=== Begin Enclosure ===
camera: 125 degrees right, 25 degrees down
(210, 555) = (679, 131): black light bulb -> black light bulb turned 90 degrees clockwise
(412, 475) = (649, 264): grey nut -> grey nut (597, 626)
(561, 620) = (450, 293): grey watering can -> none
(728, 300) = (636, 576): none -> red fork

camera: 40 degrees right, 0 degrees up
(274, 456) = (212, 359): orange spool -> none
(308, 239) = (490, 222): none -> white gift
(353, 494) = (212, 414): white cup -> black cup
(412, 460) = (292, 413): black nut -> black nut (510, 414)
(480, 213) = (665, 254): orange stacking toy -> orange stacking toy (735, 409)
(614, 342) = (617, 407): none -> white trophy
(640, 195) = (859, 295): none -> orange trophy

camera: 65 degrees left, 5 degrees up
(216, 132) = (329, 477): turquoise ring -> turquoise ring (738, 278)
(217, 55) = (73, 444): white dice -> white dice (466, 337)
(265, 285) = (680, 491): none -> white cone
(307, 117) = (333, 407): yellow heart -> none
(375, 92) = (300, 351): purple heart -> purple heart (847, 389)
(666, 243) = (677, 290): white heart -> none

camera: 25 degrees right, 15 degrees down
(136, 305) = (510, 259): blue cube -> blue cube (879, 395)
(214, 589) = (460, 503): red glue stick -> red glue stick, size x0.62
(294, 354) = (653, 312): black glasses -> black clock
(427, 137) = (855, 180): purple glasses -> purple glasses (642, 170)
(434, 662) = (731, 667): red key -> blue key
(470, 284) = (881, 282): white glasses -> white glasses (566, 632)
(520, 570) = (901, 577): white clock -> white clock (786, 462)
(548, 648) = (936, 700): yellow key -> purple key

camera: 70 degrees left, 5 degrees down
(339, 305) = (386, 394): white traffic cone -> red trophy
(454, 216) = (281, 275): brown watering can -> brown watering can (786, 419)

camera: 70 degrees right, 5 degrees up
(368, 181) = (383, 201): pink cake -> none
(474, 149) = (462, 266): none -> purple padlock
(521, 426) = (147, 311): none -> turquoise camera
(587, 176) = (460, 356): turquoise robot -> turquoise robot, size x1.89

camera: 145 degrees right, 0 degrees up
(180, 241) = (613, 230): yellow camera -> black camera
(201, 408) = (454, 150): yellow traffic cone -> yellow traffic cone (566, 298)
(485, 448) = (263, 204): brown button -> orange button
=== End Enclosure ===
To do:
Take the listing above from its first line through the line containing "(728, 300) = (636, 576): none -> red fork", and transcribe that stretch exactly, with no other lines.

Written response:
camera: 125 degrees right, 25 degrees down
(210, 555) = (679, 131): black light bulb -> black light bulb turned 90 degrees clockwise
(412, 475) = (649, 264): grey nut -> grey nut (597, 626)
(561, 620) = (450, 293): grey watering can -> none
(728, 300) = (636, 576): none -> red fork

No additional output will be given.